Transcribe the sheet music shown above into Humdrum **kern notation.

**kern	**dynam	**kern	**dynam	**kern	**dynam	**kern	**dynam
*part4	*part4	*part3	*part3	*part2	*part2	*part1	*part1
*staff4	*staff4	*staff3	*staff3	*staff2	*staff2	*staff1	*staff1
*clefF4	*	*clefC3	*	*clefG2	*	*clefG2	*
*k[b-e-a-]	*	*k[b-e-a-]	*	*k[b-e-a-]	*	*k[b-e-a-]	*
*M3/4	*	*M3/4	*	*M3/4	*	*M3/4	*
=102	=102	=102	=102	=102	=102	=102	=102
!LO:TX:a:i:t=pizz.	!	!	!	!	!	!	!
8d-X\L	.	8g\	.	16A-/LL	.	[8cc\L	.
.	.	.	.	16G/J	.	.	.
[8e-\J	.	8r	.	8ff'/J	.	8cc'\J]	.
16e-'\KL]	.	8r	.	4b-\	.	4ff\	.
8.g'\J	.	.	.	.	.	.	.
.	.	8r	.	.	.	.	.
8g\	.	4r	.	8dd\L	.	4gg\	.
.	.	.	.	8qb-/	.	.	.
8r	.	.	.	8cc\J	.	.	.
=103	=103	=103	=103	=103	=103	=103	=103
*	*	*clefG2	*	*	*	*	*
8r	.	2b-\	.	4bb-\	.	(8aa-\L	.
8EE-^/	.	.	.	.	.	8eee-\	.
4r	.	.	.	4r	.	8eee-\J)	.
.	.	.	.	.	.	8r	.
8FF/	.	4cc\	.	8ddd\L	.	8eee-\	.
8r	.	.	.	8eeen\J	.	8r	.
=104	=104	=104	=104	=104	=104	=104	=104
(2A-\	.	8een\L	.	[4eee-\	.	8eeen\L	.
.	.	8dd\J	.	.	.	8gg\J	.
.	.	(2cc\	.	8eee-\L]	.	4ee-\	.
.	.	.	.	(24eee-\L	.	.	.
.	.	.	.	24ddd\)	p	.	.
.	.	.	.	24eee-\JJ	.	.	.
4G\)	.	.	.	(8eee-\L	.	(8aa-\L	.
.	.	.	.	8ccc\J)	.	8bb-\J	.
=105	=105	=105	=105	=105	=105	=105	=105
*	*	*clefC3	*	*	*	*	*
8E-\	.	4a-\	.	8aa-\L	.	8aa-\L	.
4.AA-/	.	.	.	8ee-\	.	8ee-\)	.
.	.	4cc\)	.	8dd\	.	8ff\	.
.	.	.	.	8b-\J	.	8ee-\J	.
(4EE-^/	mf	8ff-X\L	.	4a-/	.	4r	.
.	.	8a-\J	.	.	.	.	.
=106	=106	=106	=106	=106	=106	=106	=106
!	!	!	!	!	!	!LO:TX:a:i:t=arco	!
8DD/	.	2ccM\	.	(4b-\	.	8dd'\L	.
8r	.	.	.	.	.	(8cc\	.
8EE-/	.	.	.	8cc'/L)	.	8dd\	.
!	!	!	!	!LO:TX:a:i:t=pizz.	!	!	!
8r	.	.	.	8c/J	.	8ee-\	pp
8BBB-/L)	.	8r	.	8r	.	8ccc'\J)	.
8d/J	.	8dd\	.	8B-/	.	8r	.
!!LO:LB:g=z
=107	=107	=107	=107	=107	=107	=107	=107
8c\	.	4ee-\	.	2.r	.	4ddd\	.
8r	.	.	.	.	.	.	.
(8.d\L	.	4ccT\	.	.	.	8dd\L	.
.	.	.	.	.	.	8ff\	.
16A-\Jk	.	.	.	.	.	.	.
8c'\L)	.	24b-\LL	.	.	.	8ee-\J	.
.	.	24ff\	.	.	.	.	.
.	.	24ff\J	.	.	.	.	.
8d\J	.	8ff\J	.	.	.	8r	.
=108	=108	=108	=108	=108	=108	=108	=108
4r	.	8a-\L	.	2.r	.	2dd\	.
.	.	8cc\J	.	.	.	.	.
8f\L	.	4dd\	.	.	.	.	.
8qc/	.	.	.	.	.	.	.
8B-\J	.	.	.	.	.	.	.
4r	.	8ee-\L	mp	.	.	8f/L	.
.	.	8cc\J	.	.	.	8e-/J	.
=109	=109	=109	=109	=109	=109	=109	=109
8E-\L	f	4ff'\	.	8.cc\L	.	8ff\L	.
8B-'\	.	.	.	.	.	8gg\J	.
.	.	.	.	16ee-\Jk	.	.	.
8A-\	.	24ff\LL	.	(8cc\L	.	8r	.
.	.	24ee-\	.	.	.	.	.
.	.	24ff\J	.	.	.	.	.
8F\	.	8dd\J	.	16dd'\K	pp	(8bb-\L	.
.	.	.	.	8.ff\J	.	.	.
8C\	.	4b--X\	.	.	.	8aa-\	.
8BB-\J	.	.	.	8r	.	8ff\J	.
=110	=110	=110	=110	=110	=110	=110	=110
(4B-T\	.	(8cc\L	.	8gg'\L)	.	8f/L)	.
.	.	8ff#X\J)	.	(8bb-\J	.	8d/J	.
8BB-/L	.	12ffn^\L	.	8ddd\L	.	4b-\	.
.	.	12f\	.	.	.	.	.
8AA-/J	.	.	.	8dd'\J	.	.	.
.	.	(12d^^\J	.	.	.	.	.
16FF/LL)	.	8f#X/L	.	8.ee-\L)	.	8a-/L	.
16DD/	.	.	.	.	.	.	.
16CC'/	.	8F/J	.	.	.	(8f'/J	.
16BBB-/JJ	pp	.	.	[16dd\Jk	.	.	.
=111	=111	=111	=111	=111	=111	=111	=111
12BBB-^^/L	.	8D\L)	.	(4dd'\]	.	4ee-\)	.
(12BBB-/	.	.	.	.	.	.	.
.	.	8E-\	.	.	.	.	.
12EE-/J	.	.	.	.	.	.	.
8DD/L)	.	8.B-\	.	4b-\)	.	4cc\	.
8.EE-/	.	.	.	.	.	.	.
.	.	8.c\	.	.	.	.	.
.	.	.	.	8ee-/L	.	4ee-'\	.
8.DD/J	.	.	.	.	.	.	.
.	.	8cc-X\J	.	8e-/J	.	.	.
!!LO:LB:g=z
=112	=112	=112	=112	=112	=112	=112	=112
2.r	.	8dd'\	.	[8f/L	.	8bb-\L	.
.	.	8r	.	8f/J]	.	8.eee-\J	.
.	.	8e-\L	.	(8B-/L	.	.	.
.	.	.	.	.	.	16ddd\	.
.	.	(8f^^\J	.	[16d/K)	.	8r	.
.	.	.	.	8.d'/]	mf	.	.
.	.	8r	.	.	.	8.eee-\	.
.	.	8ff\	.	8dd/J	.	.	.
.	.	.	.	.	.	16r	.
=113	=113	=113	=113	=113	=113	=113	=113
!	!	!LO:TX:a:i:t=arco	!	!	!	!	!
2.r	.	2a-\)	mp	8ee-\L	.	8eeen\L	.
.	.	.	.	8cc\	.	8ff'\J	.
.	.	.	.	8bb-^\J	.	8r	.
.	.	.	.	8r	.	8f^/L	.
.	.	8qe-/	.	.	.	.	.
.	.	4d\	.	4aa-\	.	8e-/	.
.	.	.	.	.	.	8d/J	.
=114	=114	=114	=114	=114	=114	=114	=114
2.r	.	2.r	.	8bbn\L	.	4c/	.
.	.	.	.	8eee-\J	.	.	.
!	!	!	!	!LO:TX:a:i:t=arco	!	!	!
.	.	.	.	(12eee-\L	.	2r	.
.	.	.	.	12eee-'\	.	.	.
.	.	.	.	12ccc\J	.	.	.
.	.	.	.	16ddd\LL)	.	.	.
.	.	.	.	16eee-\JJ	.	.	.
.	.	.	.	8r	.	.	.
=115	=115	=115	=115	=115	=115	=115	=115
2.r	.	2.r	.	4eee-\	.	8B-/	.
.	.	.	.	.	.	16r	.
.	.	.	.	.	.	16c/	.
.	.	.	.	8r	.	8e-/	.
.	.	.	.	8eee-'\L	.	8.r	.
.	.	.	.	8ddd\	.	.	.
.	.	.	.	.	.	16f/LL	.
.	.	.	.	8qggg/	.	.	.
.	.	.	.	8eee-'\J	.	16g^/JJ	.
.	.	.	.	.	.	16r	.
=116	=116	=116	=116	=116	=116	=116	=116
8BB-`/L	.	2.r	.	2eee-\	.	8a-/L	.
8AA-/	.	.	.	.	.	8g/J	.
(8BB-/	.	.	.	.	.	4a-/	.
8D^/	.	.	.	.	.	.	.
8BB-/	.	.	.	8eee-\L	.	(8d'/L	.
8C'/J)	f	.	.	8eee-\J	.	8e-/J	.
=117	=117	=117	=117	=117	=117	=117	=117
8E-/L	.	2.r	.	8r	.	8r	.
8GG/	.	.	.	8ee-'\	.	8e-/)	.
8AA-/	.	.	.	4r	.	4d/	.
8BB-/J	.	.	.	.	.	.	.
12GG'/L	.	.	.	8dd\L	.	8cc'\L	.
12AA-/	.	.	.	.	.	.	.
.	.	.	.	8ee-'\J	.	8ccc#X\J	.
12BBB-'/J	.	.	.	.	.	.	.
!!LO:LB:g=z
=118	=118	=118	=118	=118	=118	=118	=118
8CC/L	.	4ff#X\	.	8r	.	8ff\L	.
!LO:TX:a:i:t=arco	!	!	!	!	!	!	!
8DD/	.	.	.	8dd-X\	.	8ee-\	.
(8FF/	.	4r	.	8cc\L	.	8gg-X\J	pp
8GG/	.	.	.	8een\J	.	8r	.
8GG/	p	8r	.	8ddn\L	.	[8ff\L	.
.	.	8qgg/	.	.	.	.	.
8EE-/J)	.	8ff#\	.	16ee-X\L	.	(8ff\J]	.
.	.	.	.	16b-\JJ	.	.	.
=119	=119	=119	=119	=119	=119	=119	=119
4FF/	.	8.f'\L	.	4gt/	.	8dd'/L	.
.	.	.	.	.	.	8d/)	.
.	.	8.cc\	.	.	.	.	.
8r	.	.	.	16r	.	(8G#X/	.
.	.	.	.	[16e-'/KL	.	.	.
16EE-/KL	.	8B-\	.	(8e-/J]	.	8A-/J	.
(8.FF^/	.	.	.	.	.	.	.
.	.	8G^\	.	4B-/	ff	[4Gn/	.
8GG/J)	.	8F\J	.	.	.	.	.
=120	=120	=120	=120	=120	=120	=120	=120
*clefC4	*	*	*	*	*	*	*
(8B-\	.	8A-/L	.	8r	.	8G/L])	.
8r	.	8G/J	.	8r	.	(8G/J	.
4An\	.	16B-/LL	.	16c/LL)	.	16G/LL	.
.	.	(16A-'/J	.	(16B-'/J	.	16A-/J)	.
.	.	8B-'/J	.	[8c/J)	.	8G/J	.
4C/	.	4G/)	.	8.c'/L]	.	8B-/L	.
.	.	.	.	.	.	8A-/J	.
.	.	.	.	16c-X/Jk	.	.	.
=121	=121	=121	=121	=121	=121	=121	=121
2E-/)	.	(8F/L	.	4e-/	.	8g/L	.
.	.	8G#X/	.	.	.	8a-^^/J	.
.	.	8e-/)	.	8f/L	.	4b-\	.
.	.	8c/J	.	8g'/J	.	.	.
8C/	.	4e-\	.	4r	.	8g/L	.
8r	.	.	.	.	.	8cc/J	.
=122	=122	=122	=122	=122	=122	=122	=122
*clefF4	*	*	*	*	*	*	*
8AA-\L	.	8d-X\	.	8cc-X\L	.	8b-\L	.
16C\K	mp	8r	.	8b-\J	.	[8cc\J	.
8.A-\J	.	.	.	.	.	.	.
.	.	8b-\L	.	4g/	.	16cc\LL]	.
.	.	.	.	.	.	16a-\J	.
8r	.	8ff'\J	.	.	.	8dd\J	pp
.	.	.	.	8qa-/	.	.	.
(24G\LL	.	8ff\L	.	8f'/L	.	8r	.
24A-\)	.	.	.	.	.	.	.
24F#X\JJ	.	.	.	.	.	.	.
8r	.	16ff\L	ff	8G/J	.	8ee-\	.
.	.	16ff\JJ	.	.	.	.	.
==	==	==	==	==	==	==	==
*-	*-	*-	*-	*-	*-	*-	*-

SET TASK >>
Filter the records above and copy out every line that contains the string "arco".

EXERCISE RESULT >>
!	!	!	!	!	!	!LO:TX:a:i:t=arco	!
!	!	!LO:TX:a:i:t=arco	!	!	!	!	!
!	!	!	!	!LO:TX:a:i:t=arco	!	!	!
!LO:TX:a:i:t=arco	!	!	!	!	!	!	!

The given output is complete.